[Opening DATA EXCERPTS section]

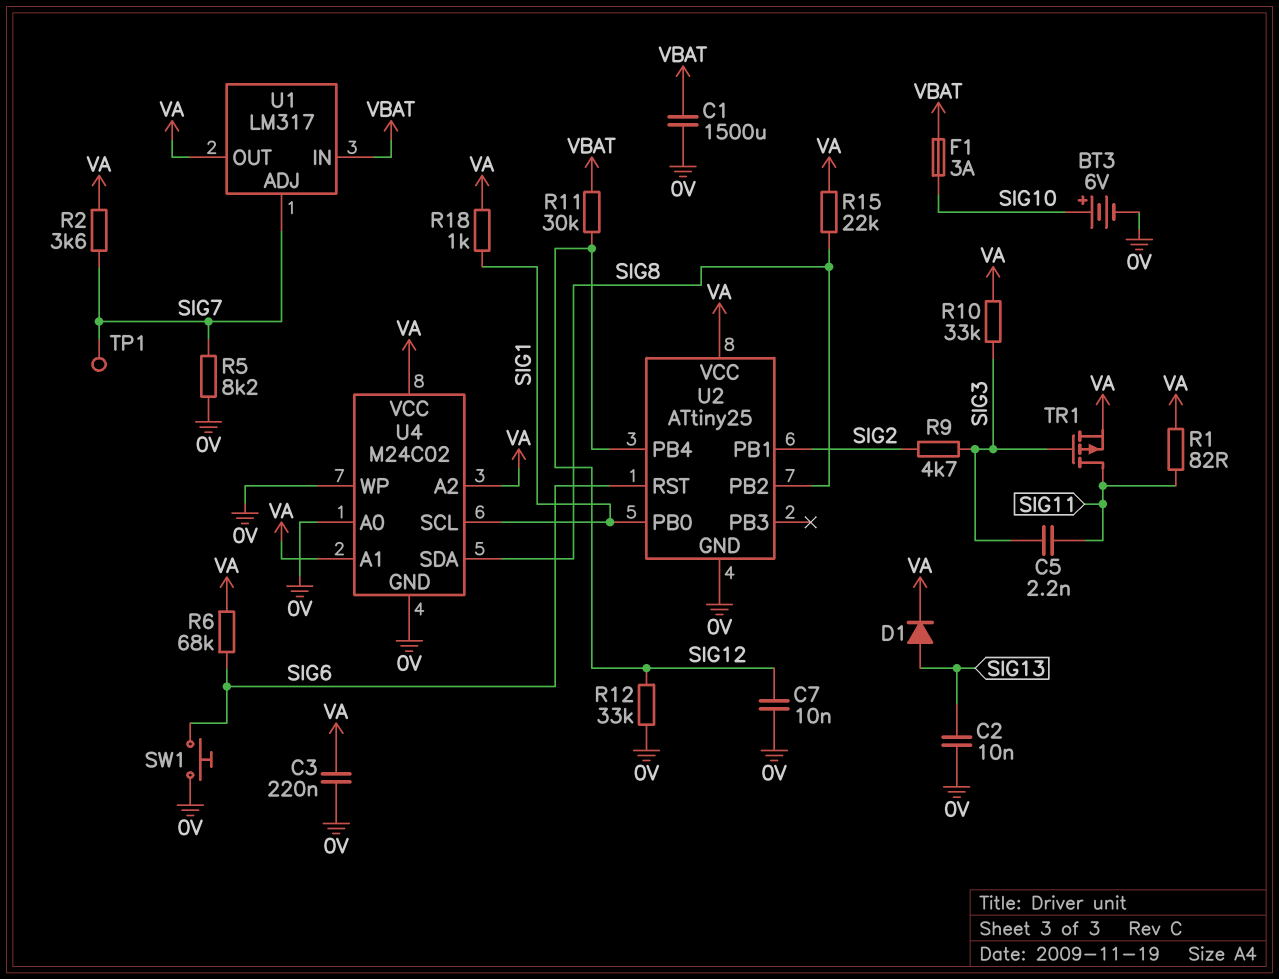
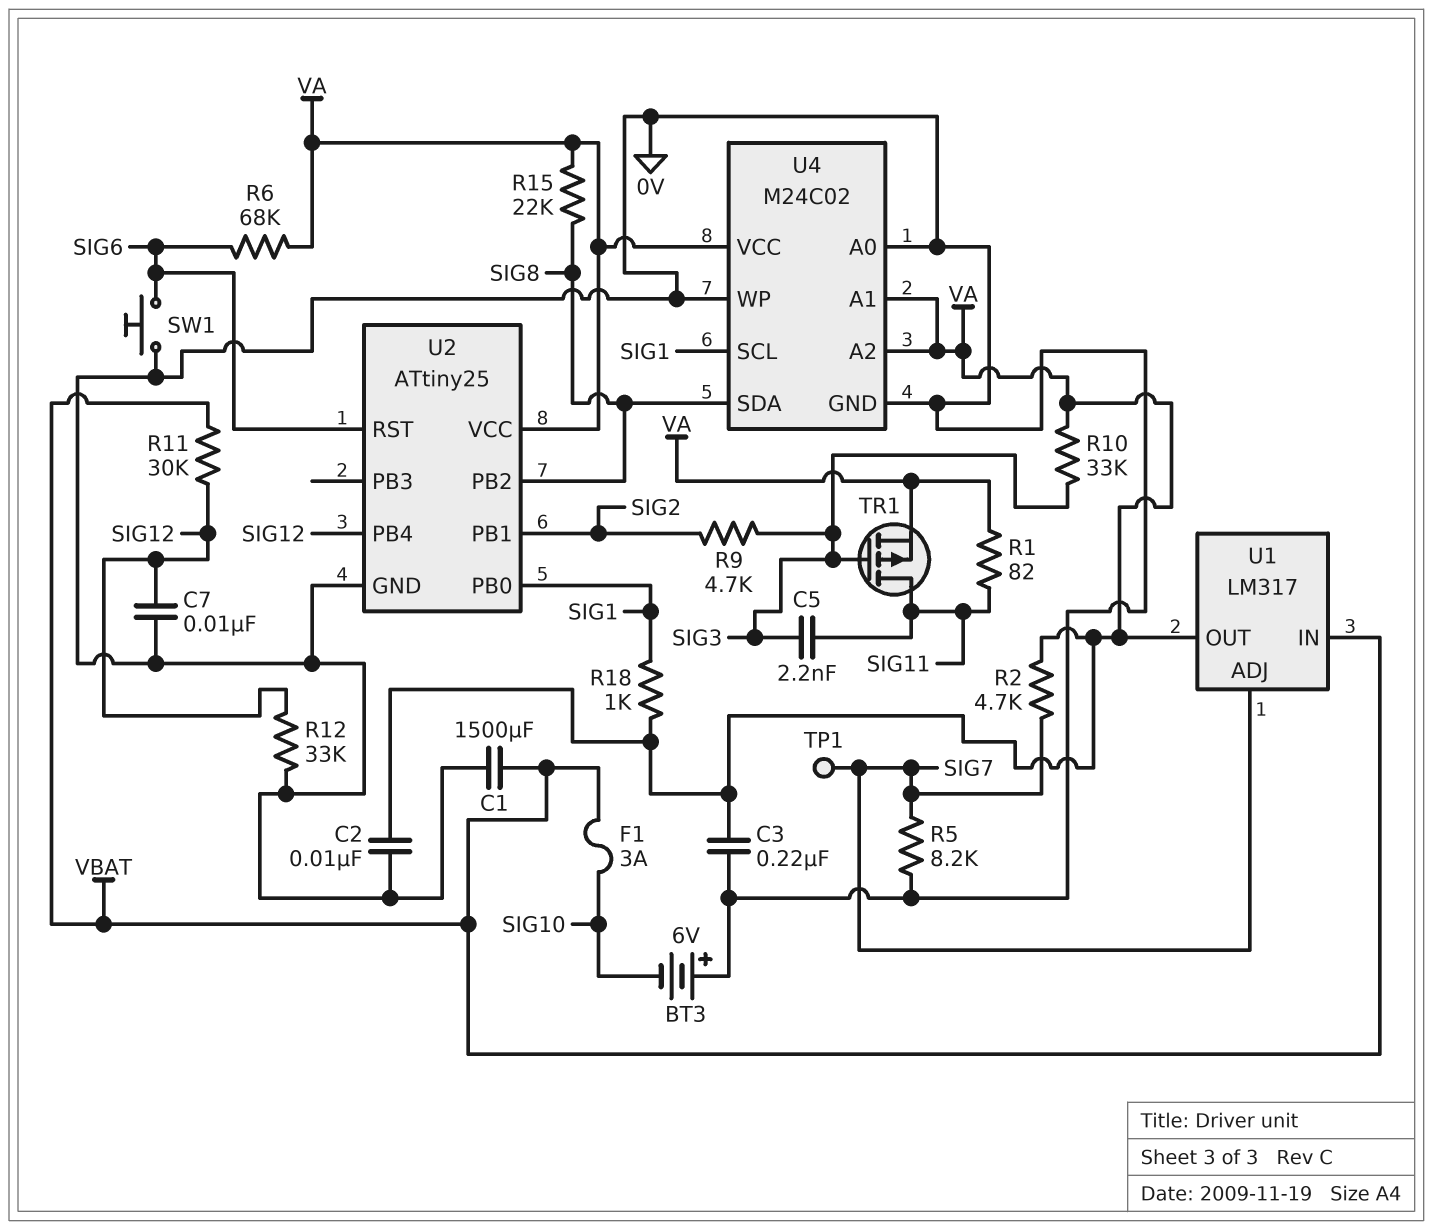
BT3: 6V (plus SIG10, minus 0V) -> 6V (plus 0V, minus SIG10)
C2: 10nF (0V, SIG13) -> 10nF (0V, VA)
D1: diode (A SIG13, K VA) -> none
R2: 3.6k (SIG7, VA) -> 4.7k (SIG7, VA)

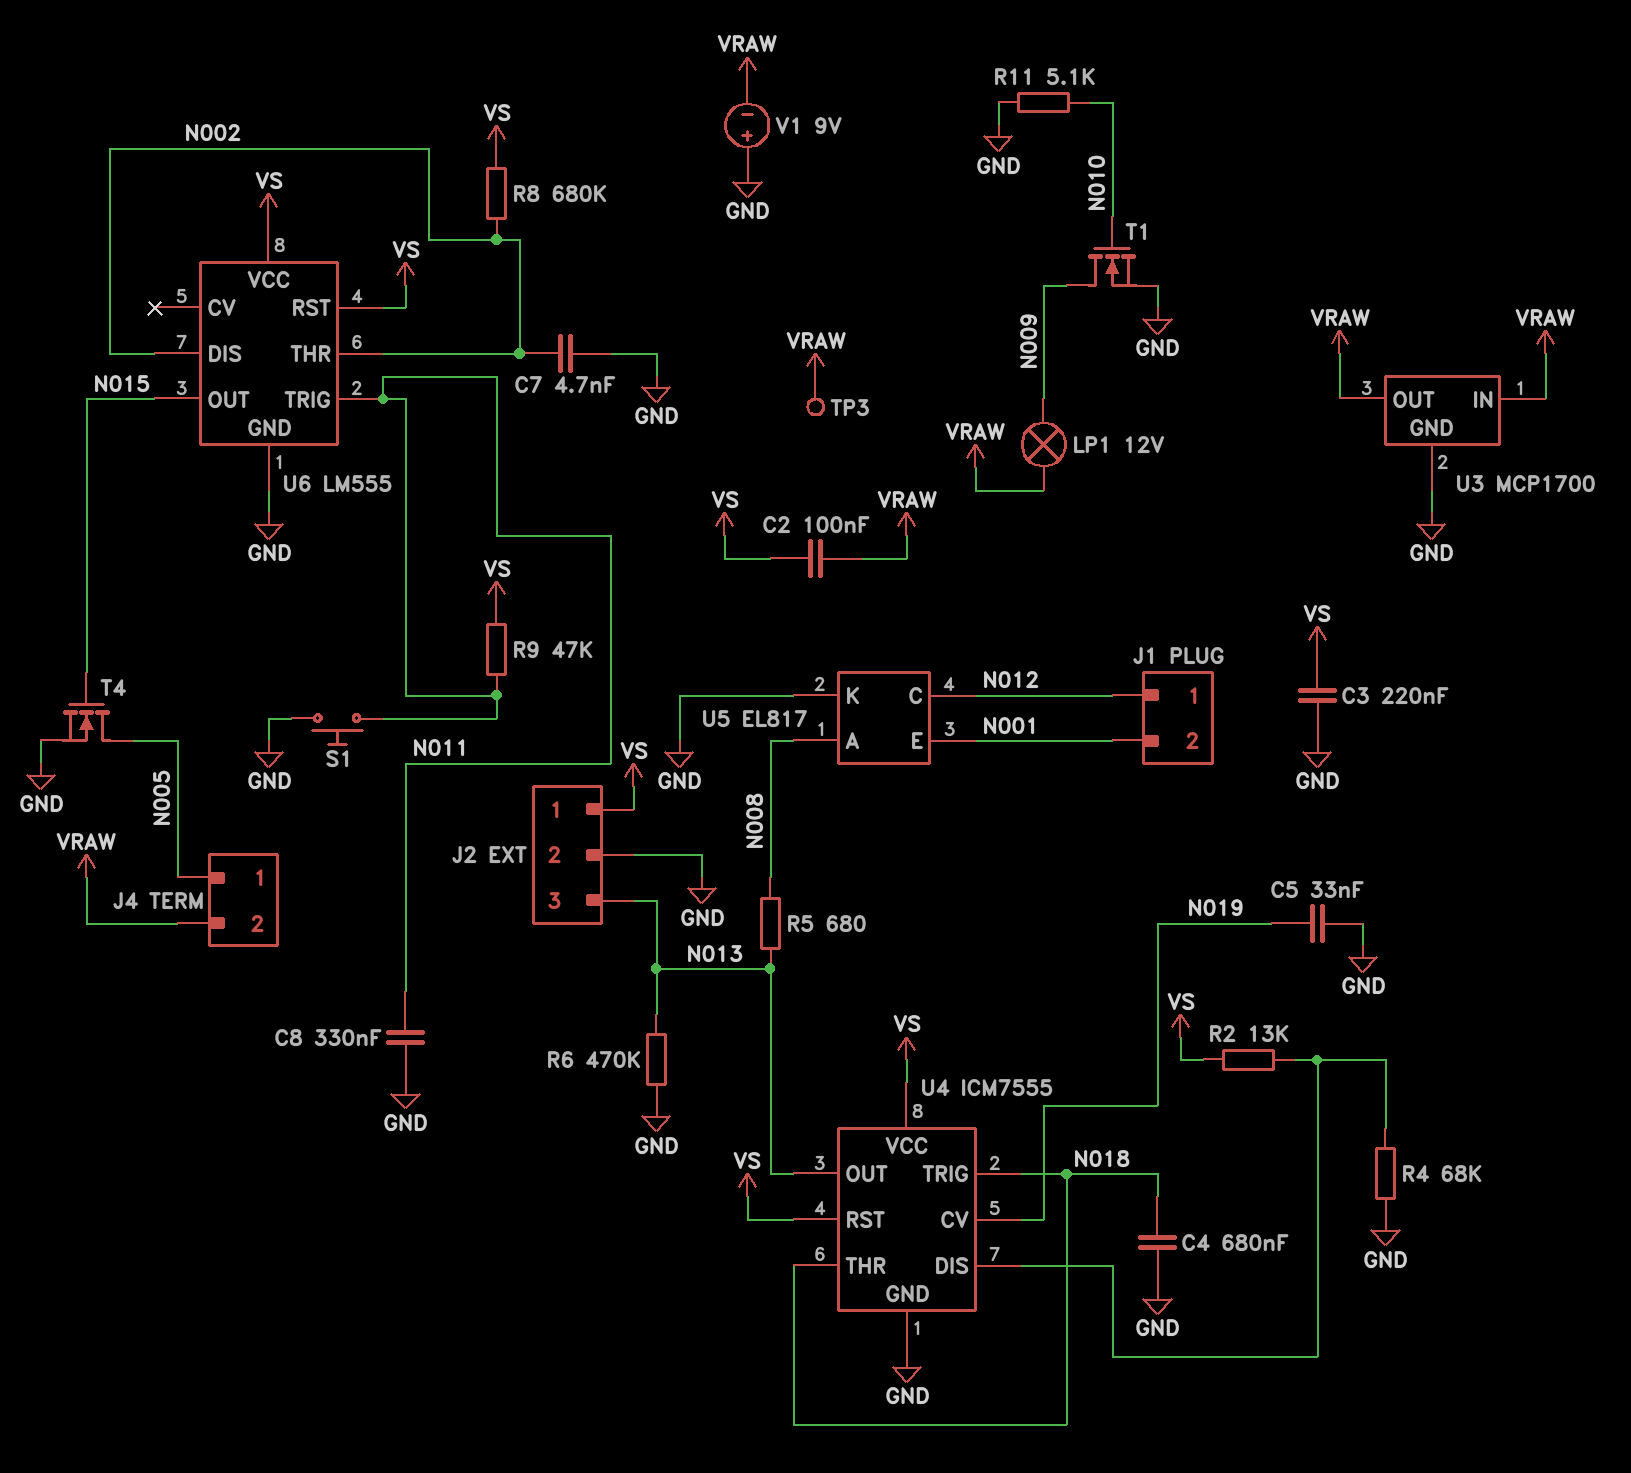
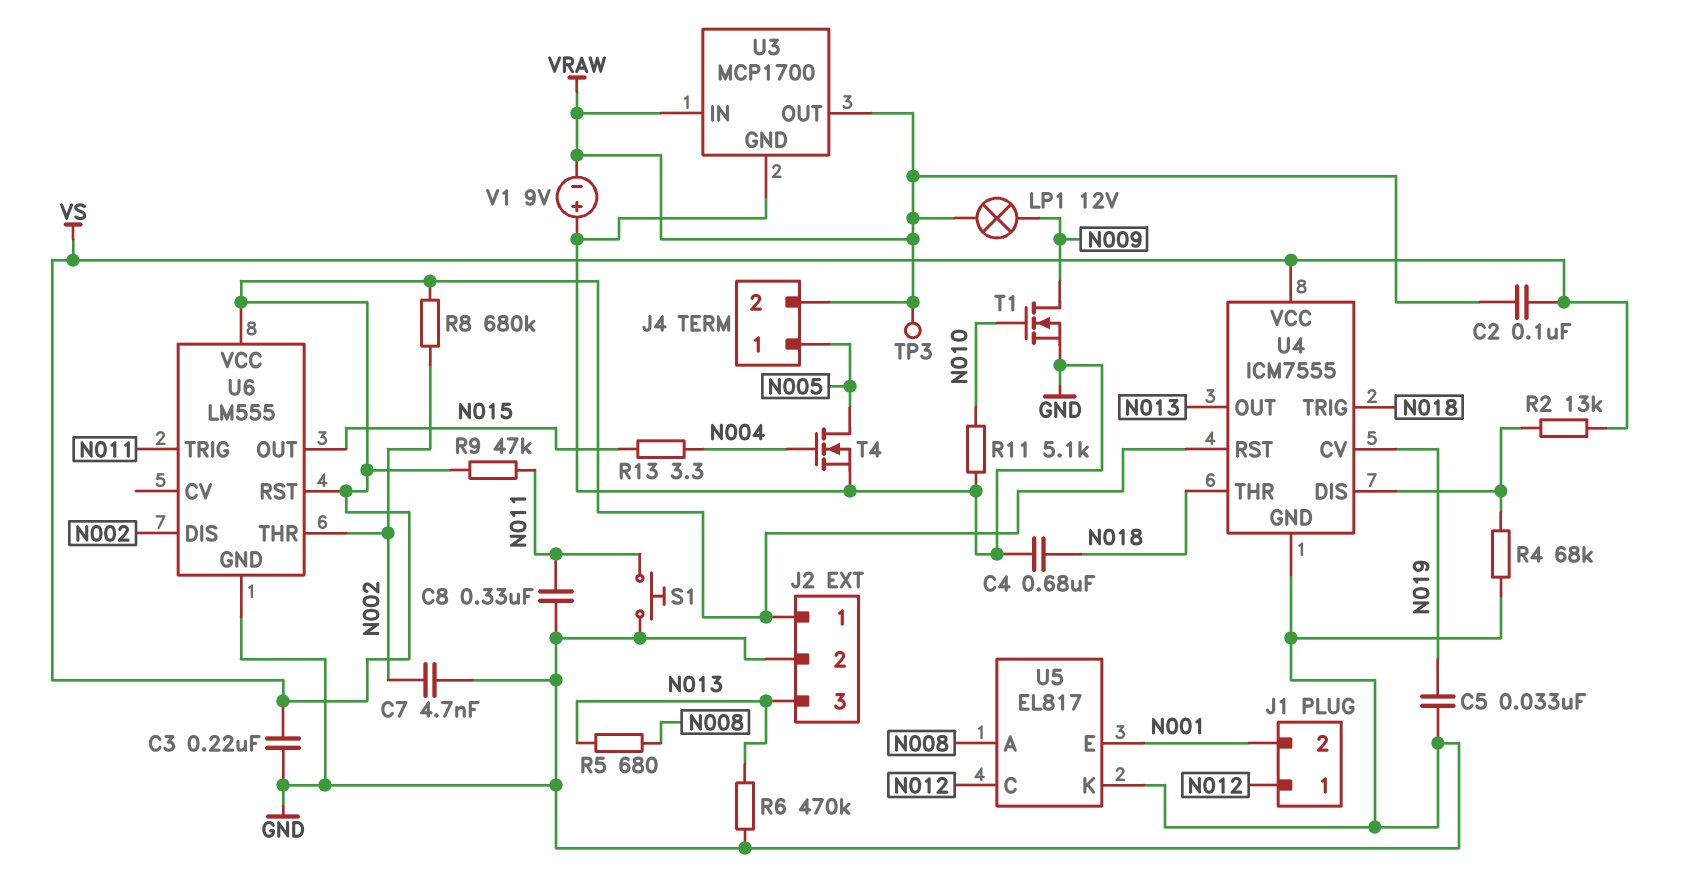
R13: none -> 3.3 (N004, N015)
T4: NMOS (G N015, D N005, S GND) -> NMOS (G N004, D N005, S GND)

[Closing DATA EXCERPTS section]

Transcribe each entry exactly, pictures excluded.

COMPLETED TASK:
BT3: 6V (plus SIG10, minus 0V) -> 6V (plus 0V, minus SIG10)
C2: 10nF (0V, SIG13) -> 10nF (0V, VA)
D1: diode (A SIG13, K VA) -> none
R2: 3.6k (SIG7, VA) -> 4.7k (SIG7, VA)

R13: none -> 3.3 (N004, N015)
T4: NMOS (G N015, D N005, S GND) -> NMOS (G N004, D N005, S GND)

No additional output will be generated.